- What you have to do -
Transcribe the whole listing below without changing a word, but leave out every image.

***

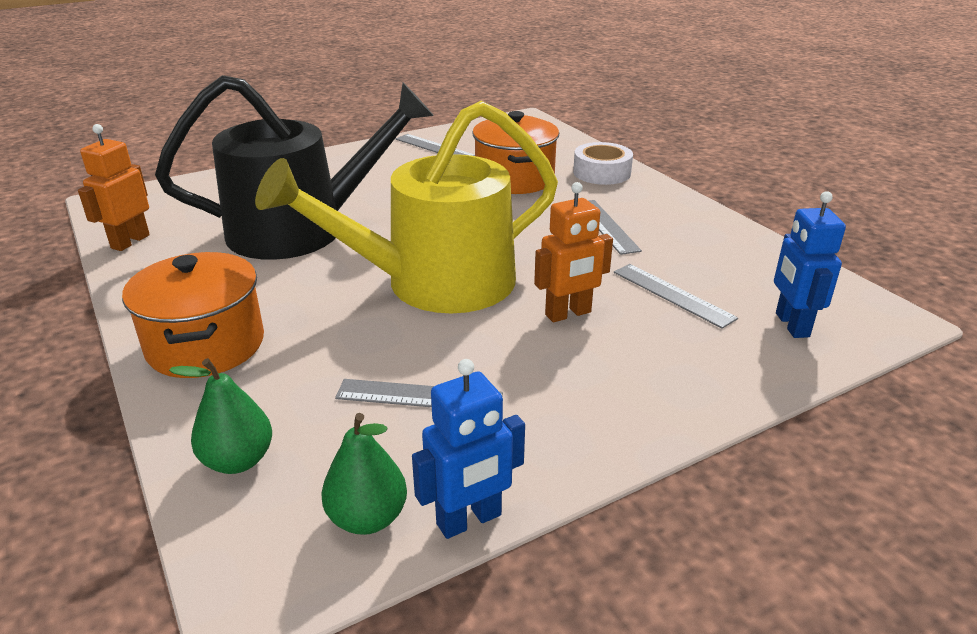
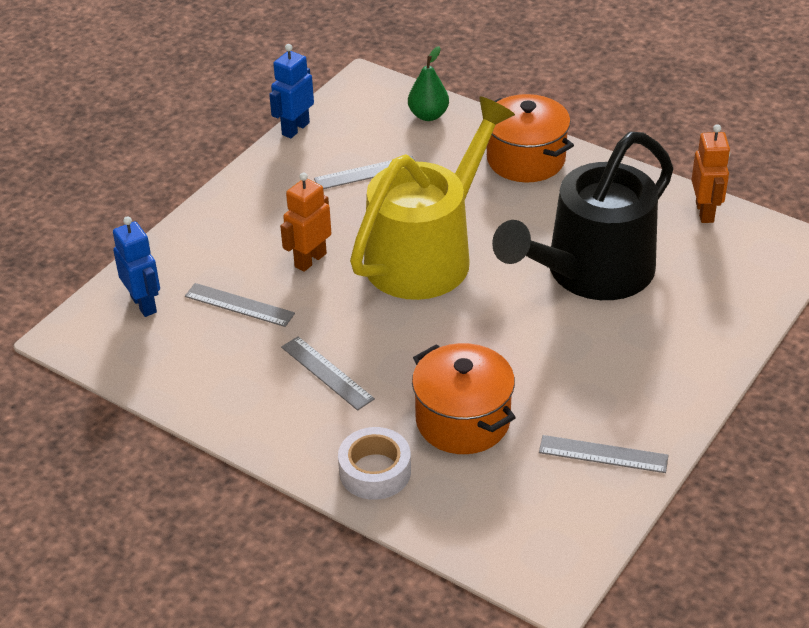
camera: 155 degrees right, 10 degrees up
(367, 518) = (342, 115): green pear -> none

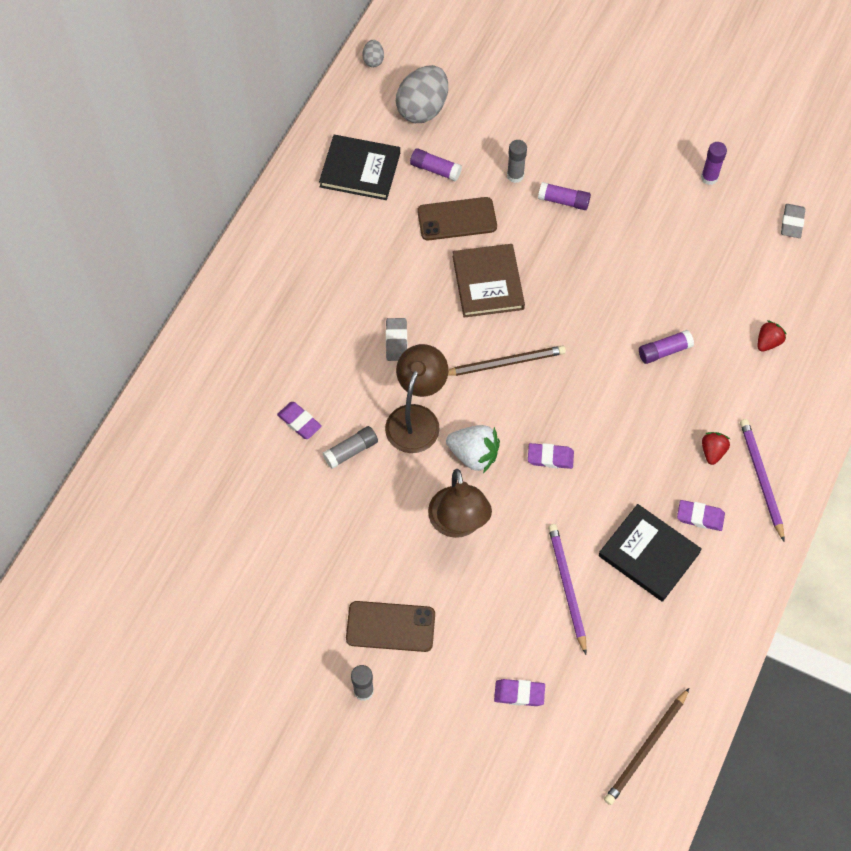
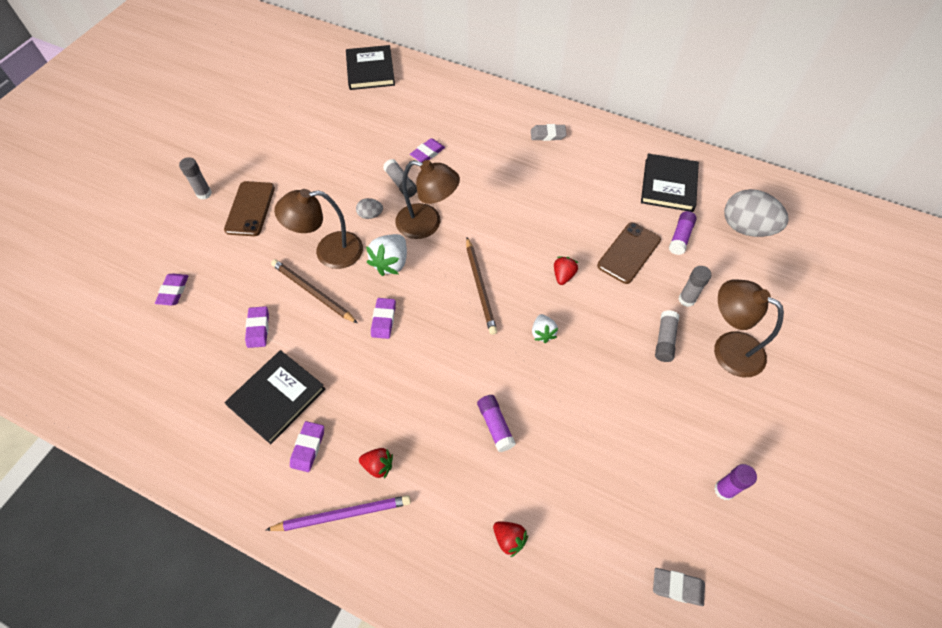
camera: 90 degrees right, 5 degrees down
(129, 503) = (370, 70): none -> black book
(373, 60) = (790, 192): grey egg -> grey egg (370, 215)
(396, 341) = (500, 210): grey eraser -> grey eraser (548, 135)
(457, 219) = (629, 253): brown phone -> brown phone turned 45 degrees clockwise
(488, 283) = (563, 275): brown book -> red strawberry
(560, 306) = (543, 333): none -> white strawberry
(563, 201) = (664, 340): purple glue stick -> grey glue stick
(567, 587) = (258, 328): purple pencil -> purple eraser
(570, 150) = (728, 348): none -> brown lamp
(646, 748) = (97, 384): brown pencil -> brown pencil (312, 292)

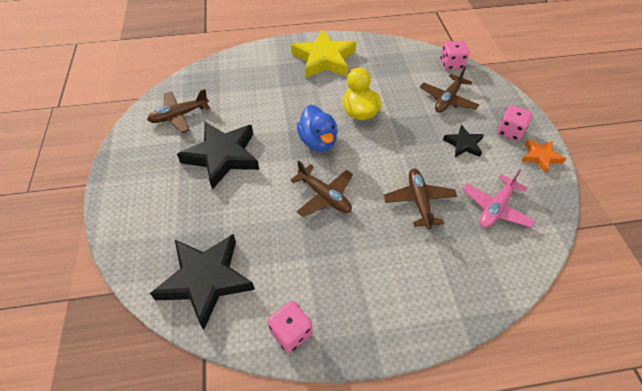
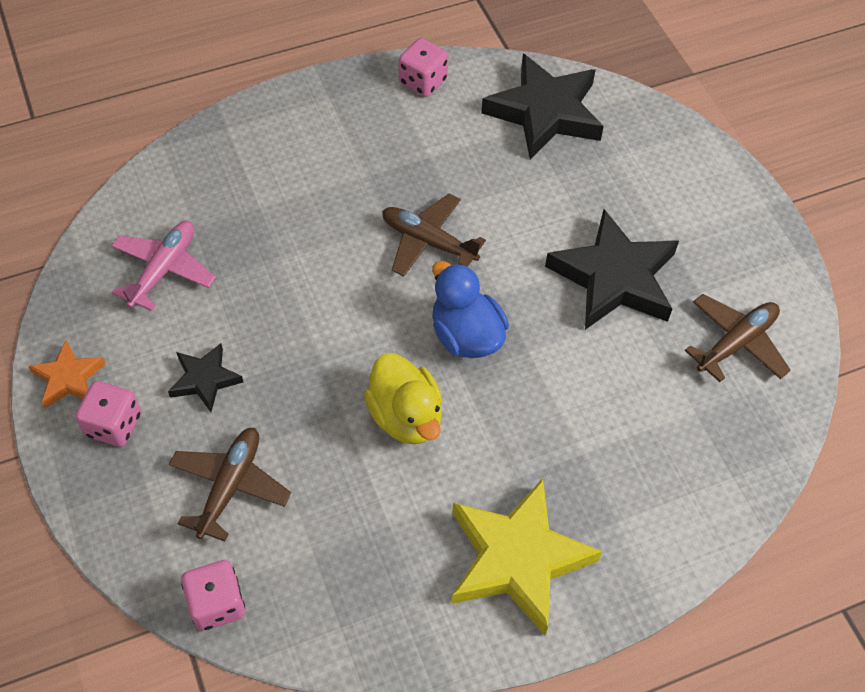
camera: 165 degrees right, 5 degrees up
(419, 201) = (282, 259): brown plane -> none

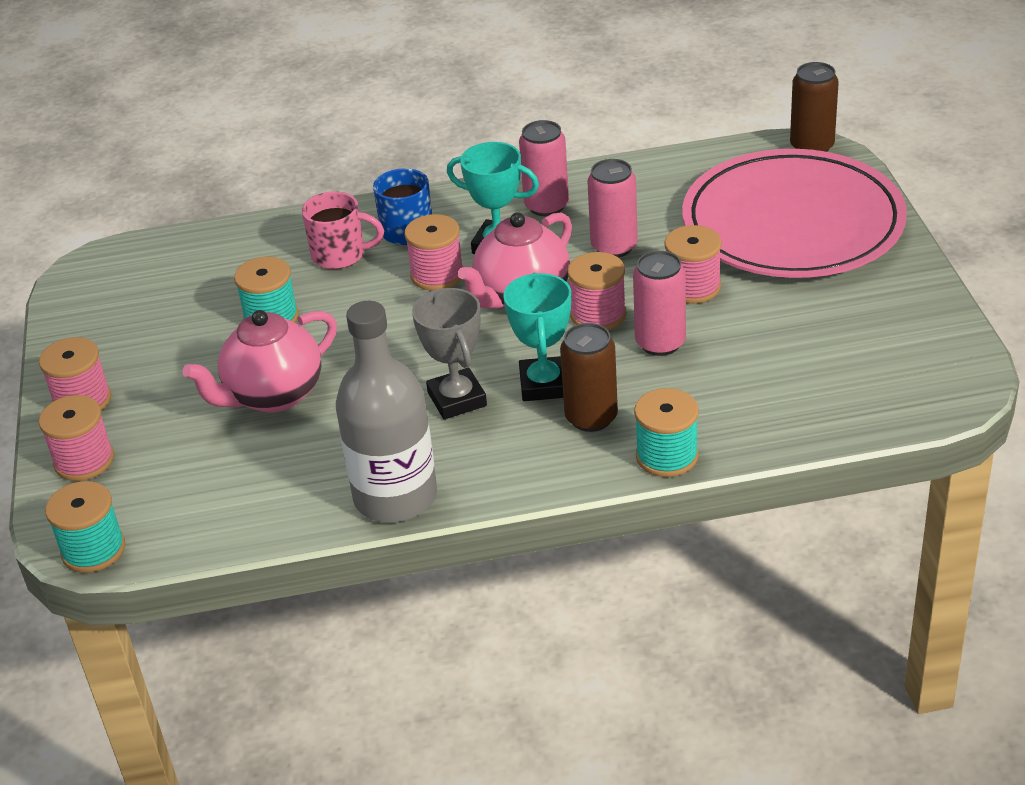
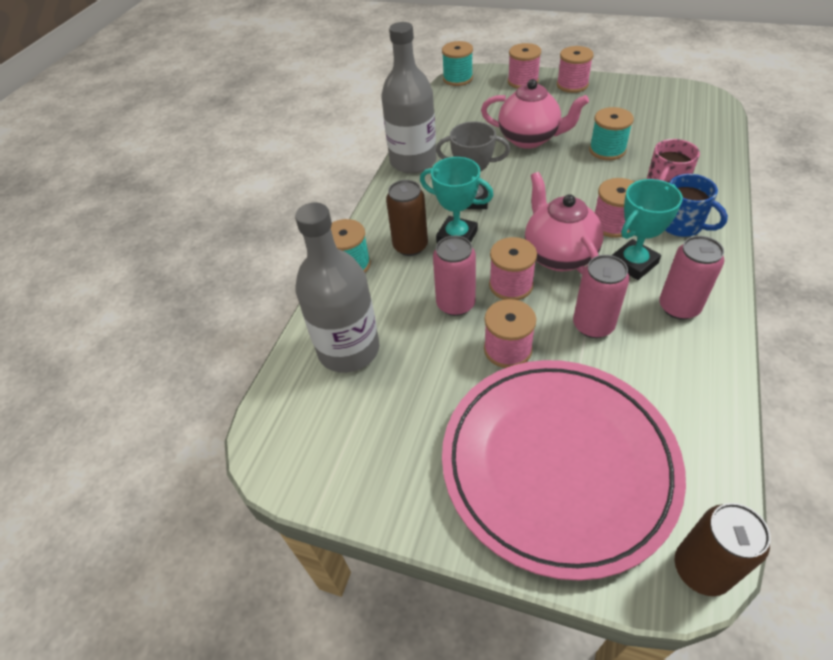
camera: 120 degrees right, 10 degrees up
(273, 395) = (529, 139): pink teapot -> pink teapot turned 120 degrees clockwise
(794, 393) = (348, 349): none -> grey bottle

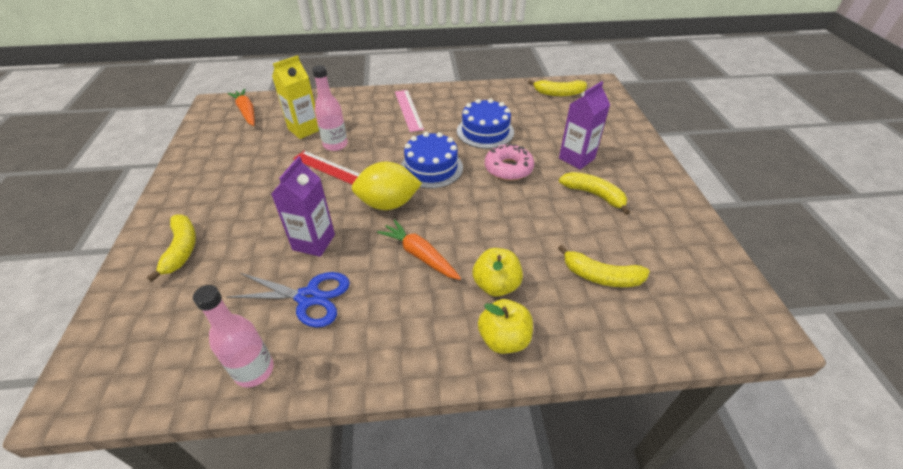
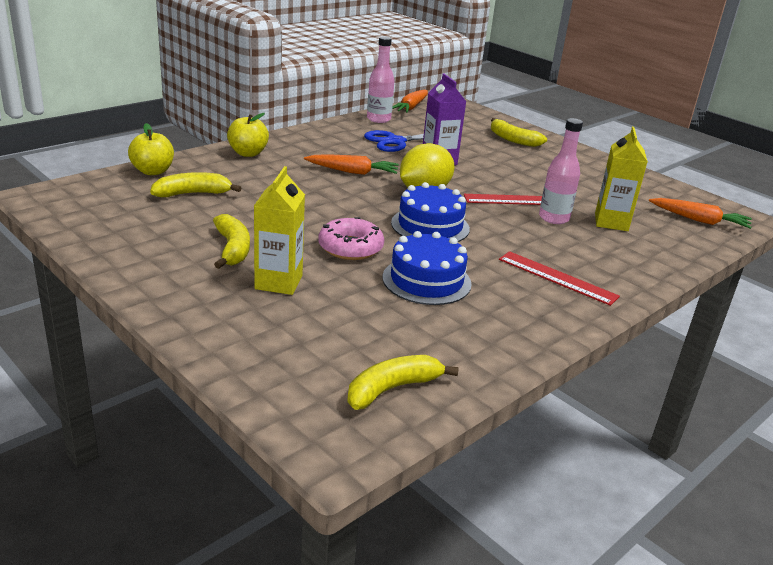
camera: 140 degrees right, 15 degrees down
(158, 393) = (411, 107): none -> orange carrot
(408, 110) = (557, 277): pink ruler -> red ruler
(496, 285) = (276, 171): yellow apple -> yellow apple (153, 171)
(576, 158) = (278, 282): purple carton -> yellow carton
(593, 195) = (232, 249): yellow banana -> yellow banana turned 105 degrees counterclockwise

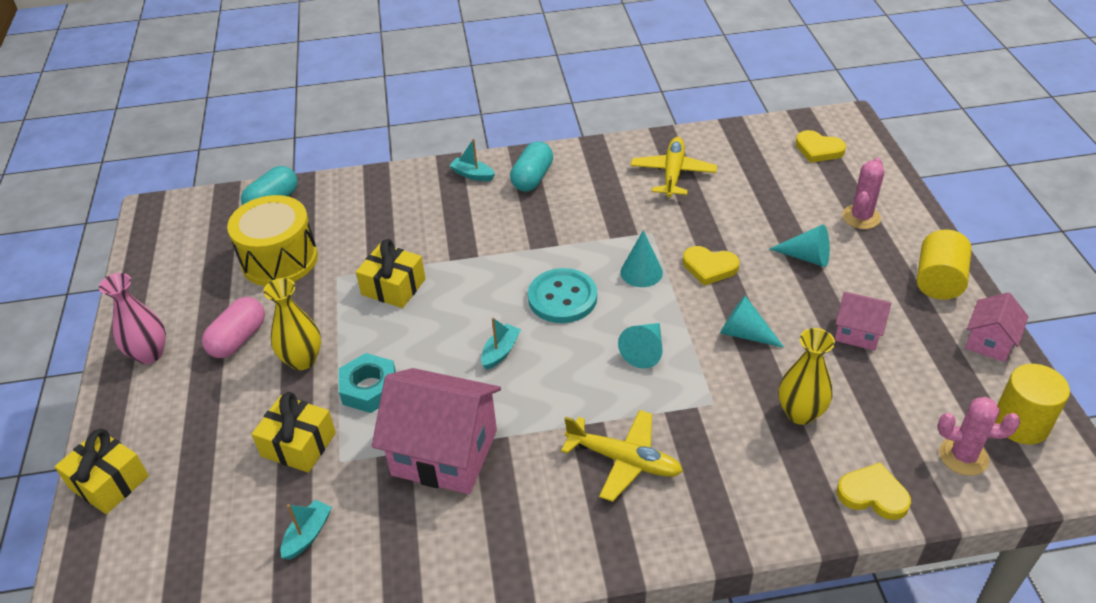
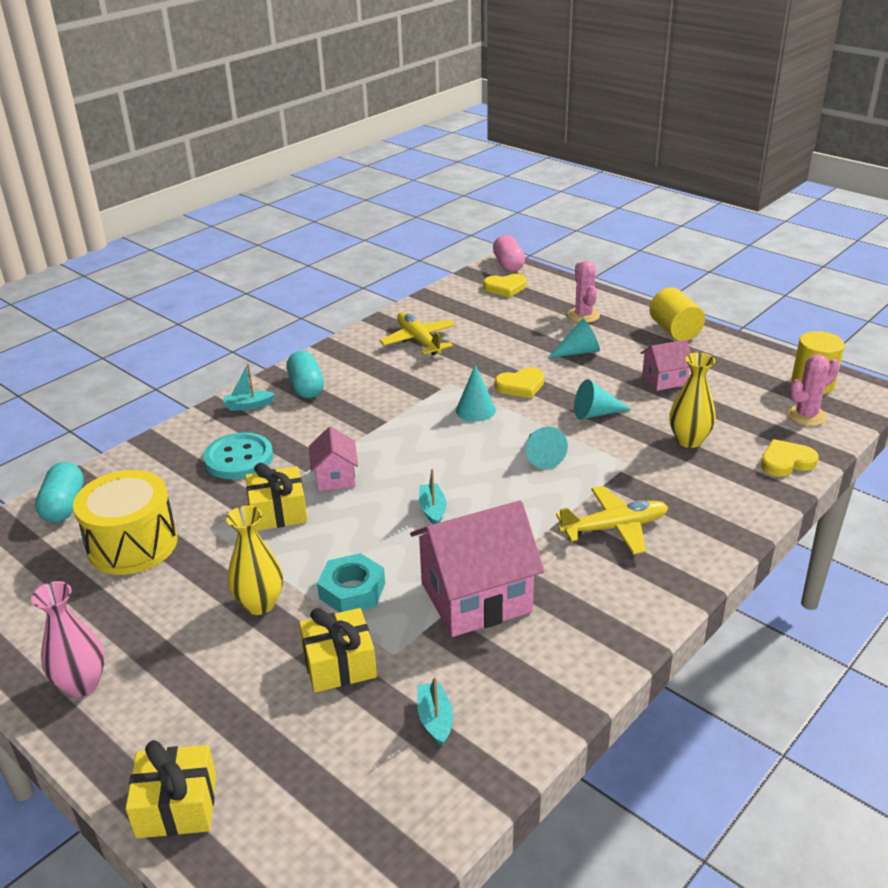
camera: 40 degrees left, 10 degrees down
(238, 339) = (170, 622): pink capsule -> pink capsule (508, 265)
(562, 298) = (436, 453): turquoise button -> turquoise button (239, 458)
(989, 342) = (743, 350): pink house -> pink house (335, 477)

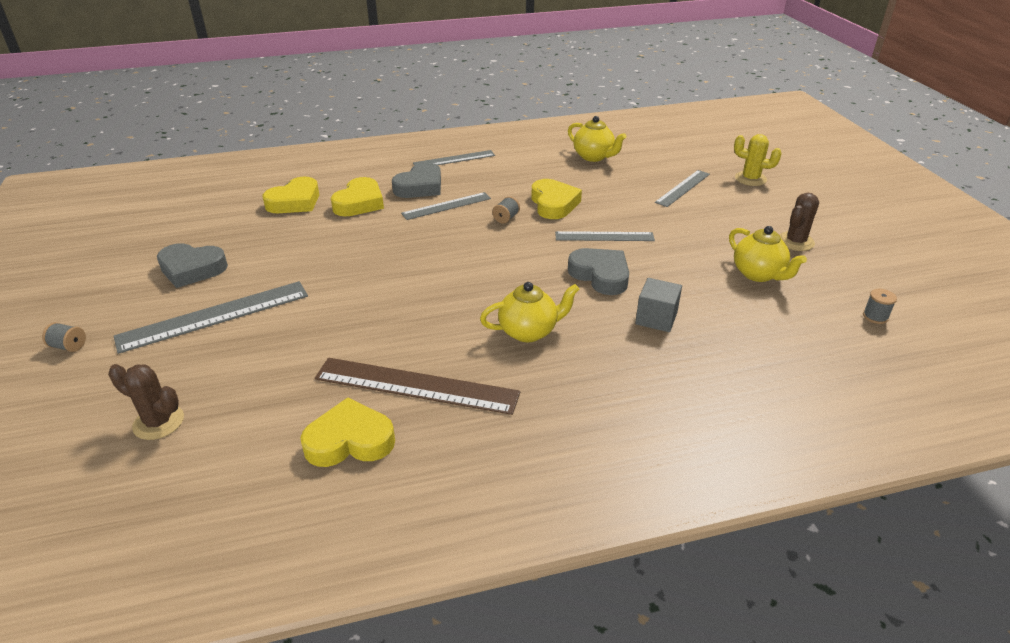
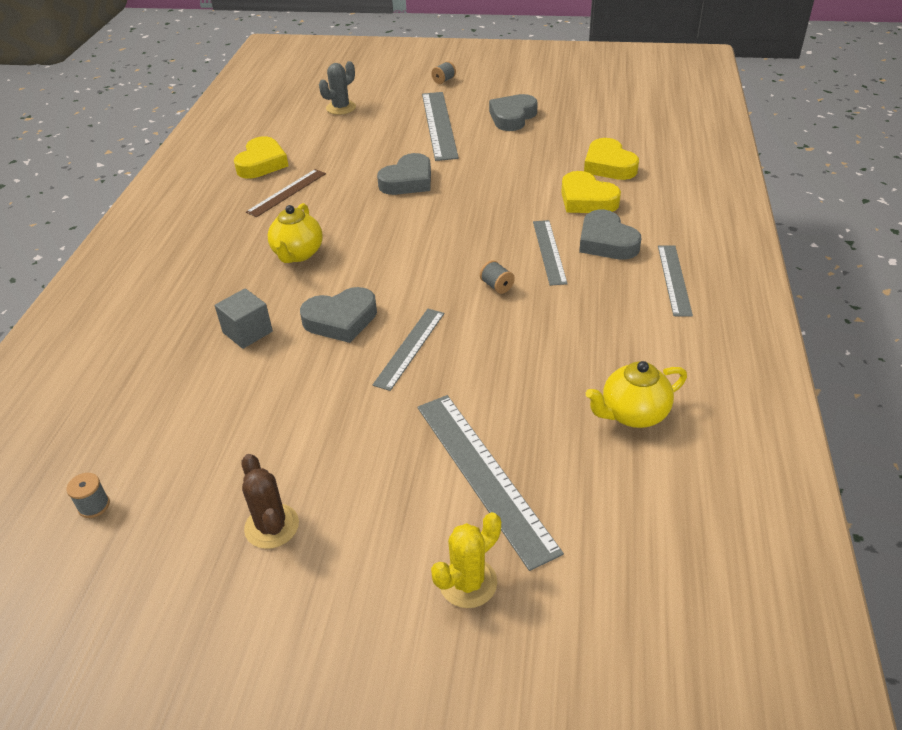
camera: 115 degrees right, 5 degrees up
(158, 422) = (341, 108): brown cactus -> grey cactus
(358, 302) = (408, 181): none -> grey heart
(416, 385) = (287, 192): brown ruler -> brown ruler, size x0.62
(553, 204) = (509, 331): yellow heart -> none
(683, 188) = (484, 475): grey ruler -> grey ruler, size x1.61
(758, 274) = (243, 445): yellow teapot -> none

***

- Result for this task -
camera: 155 degrees right, 10 degrees up
(367, 518) = (342, 115): green pear -> none

camera: 90 degrees right, 5 degrees down
(129, 503) = (370, 70): none -> black book
(373, 60) = (790, 192): grey egg -> grey egg (370, 215)
(396, 341) = (500, 210): grey eraser -> grey eraser (548, 135)
(457, 219) = (629, 253): brown phone -> brown phone turned 45 degrees clockwise
(488, 283) = (563, 275): brown book -> red strawberry
(560, 306) = (543, 333): none -> white strawberry
(563, 201) = (664, 340): purple glue stick -> grey glue stick
(567, 587) = (258, 328): purple pencil -> purple eraser
(570, 150) = (728, 348): none -> brown lamp
(646, 748) = (97, 384): brown pencil -> brown pencil (312, 292)

camera: 165 degrees right, 5 degrees up
(419, 201) = (282, 259): brown plane -> none

camera: 120 degrees right, 10 degrees up
(273, 395) = (529, 139): pink teapot -> pink teapot turned 120 degrees clockwise
(794, 393) = (348, 349): none -> grey bottle

camera: 140 degrees right, 15 degrees down
(158, 393) = (411, 107): none -> orange carrot
(408, 110) = (557, 277): pink ruler -> red ruler
(496, 285) = (276, 171): yellow apple -> yellow apple (153, 171)
(576, 158) = (278, 282): purple carton -> yellow carton
(593, 195) = (232, 249): yellow banana -> yellow banana turned 105 degrees counterclockwise

camera: 40 degrees left, 10 degrees down
(238, 339) = (170, 622): pink capsule -> pink capsule (508, 265)
(562, 298) = (436, 453): turquoise button -> turquoise button (239, 458)
(989, 342) = (743, 350): pink house -> pink house (335, 477)

camera: 115 degrees right, 5 degrees up
(158, 422) = (341, 108): brown cactus -> grey cactus
(358, 302) = (408, 181): none -> grey heart
(416, 385) = (287, 192): brown ruler -> brown ruler, size x0.62
(553, 204) = (509, 331): yellow heart -> none
(683, 188) = (484, 475): grey ruler -> grey ruler, size x1.61
(758, 274) = (243, 445): yellow teapot -> none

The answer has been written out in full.